» **DATA PROVIDED**:
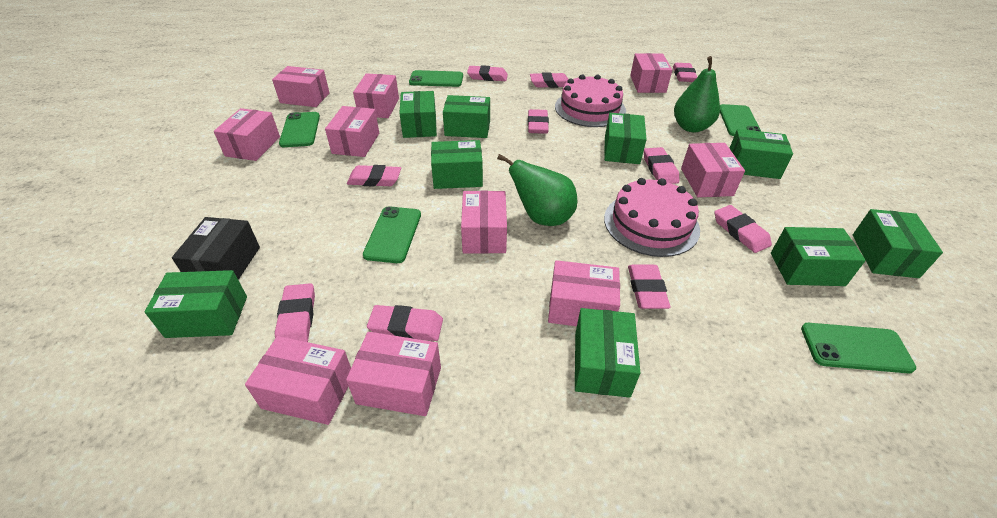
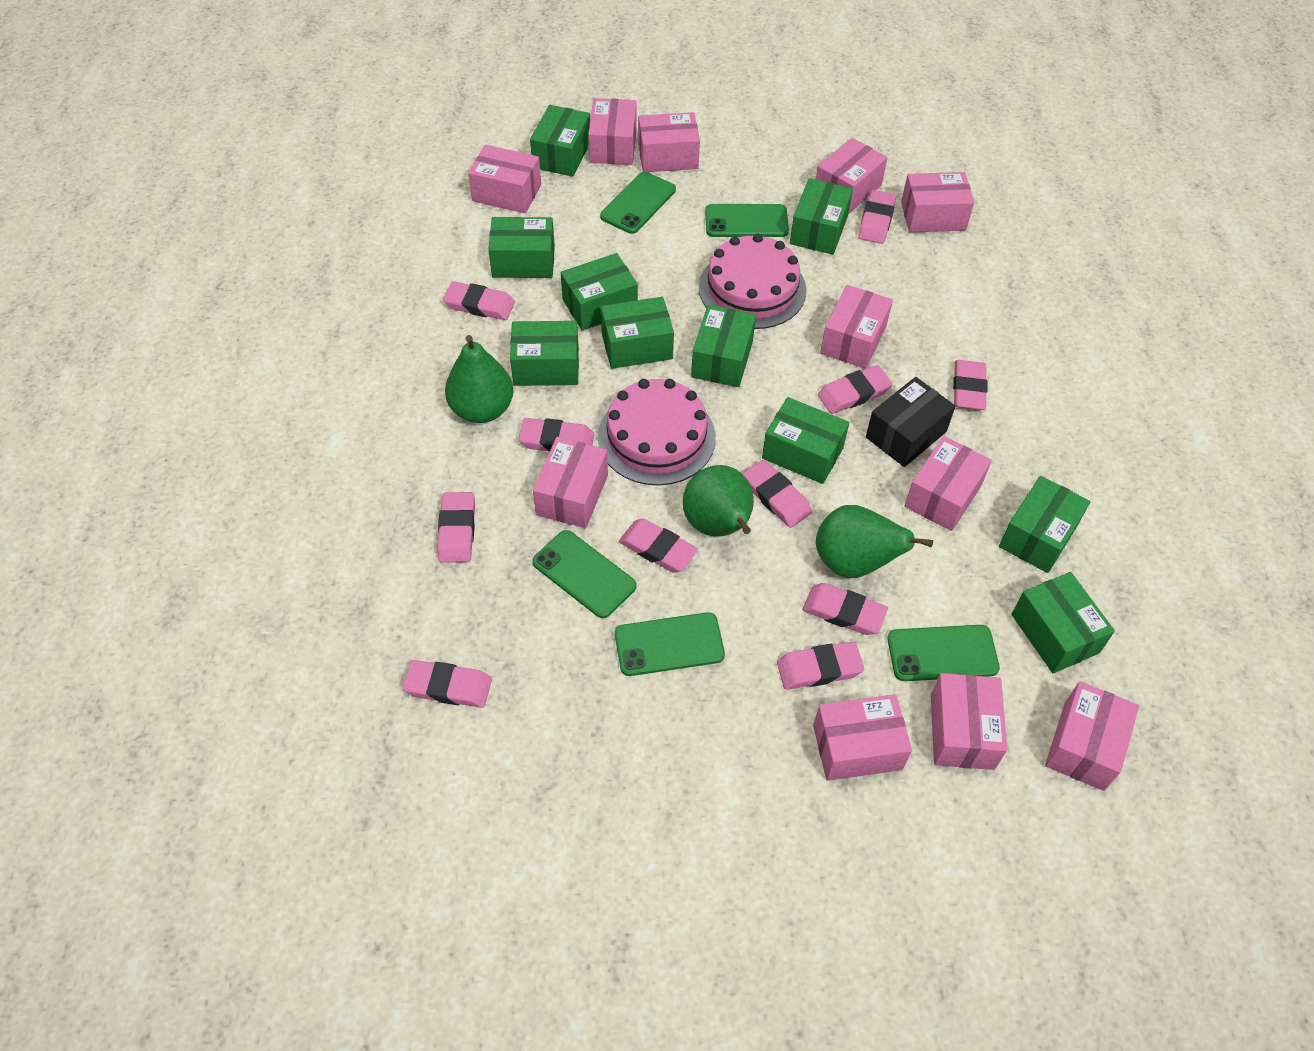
green box: 9 -> 10
green pear: 2 -> 3
pink box: 10 -> 11
pink eraser: 10 -> 11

» **WHAT YOU WILL DO**: Everything in the listing should be repeated exactly except the pictures.

» **EXERCISE RESULT**:
green box: 9 -> 10
green pear: 2 -> 3
pink box: 10 -> 11
pink eraser: 10 -> 11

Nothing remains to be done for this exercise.